◆ Available records ◆

--- START ---

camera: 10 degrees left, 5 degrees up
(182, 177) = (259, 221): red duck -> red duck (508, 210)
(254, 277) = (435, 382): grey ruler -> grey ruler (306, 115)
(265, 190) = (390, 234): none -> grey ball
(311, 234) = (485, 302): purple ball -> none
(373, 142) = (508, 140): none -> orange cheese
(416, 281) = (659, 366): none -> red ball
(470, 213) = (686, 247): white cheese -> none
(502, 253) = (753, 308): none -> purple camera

--- END ---

◆ Problem details ◆
In the records above, copy exactly the lines from the one that contains "(416, 281) = (659, 366): none -> red ball" through the last, and nothing else.

◆ Output of the task ◆
(416, 281) = (659, 366): none -> red ball
(470, 213) = (686, 247): white cheese -> none
(502, 253) = (753, 308): none -> purple camera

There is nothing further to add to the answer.